**Provided records:**
=== Section Start ===

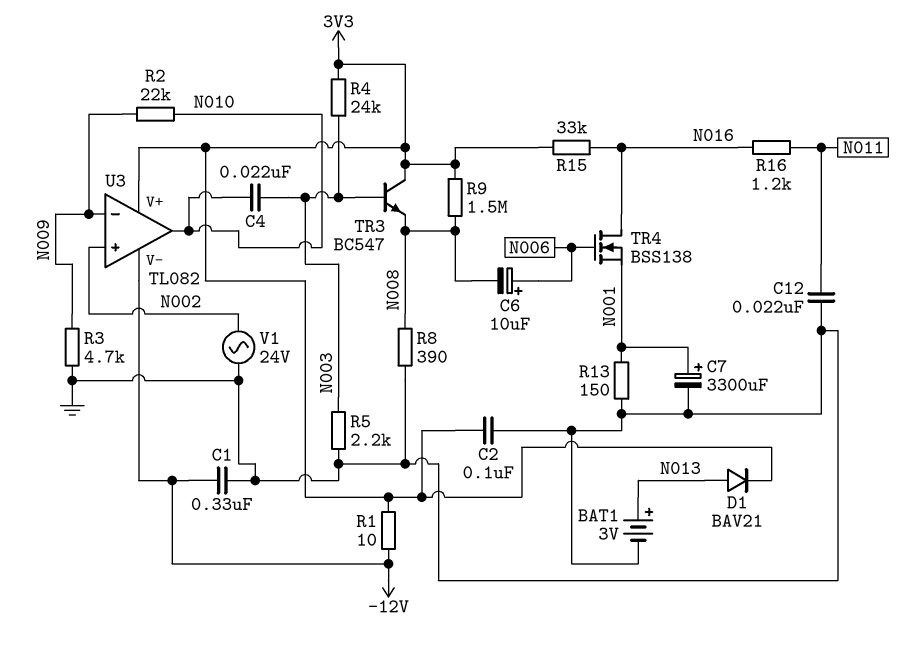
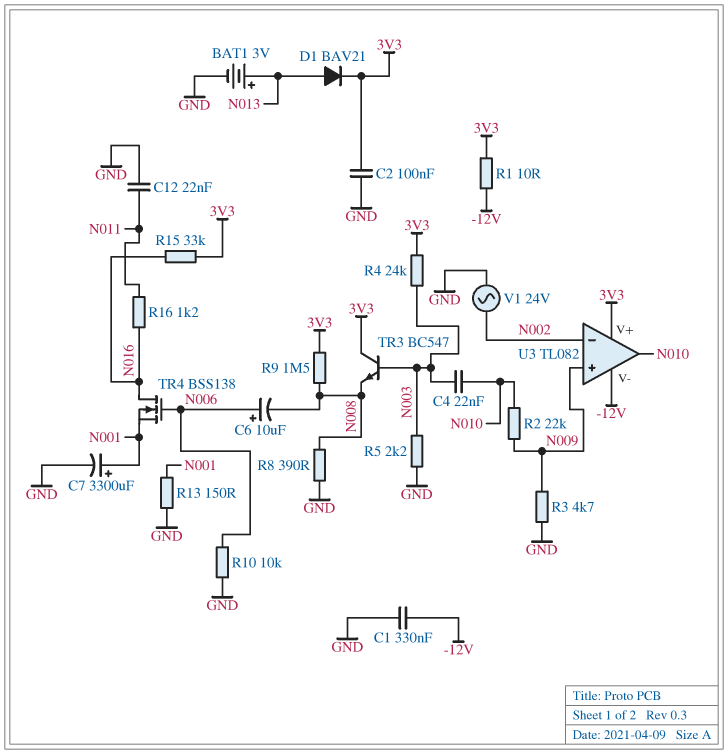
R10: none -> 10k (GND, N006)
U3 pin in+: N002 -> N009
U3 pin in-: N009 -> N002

=== Section End ===
=== Section Start ===

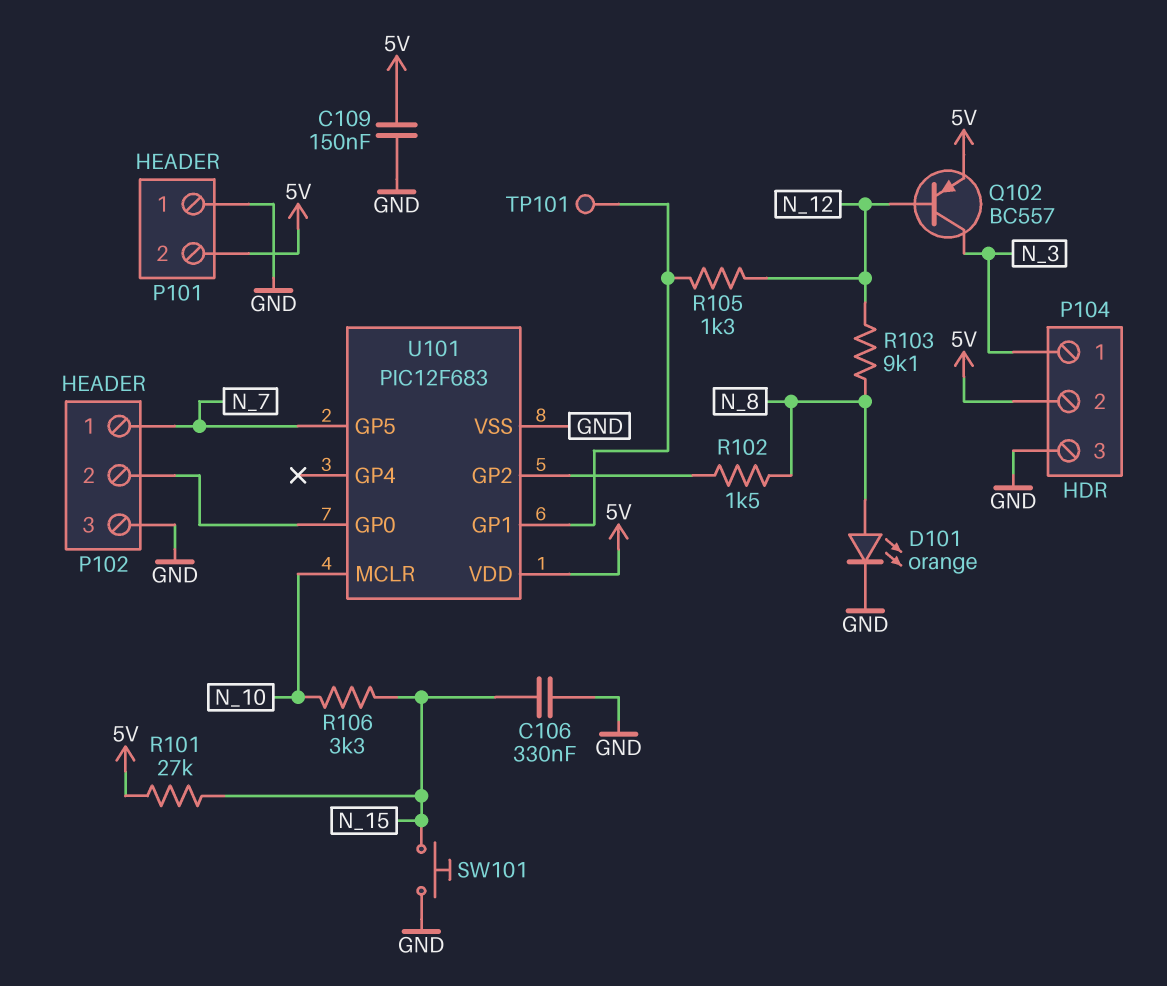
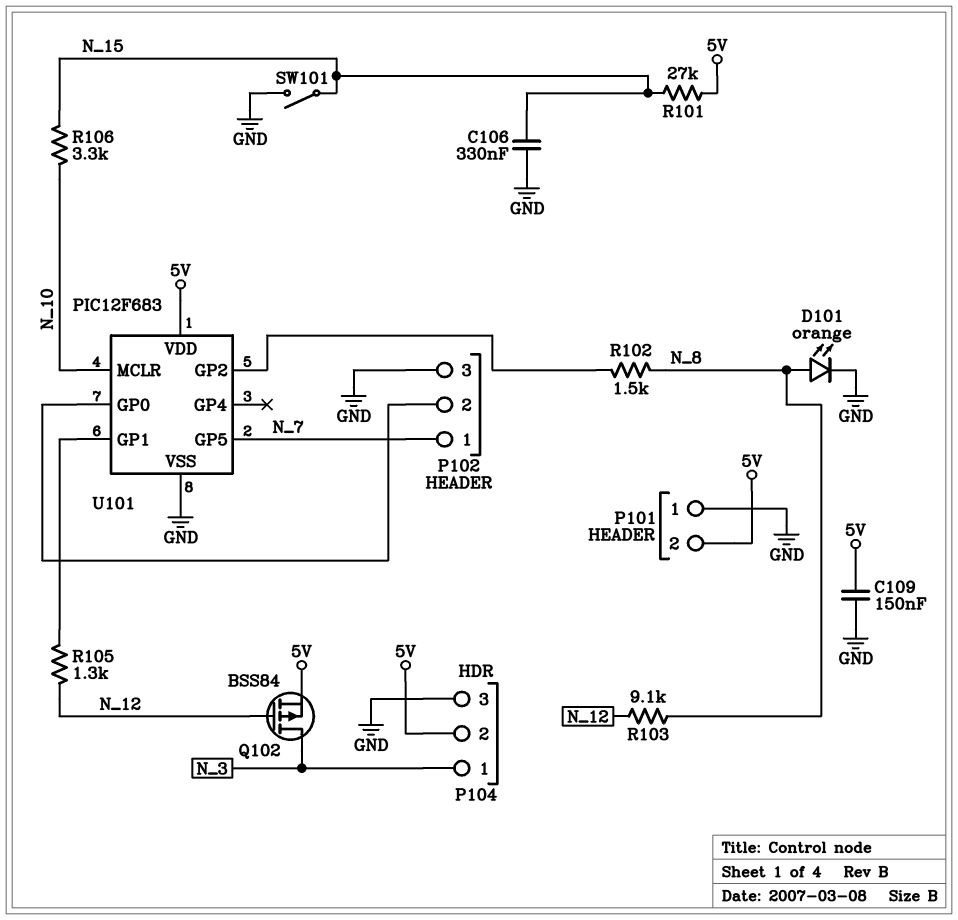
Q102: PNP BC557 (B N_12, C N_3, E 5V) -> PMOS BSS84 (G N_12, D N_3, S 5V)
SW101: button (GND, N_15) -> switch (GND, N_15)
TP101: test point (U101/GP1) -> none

=== Section End ===

**Problem to work on:** Search the records for the word "none" and copy every line where it occurs.

**Answer for the task:**
R10: none -> 10k (GND, N006)
TP101: test point (U101/GP1) -> none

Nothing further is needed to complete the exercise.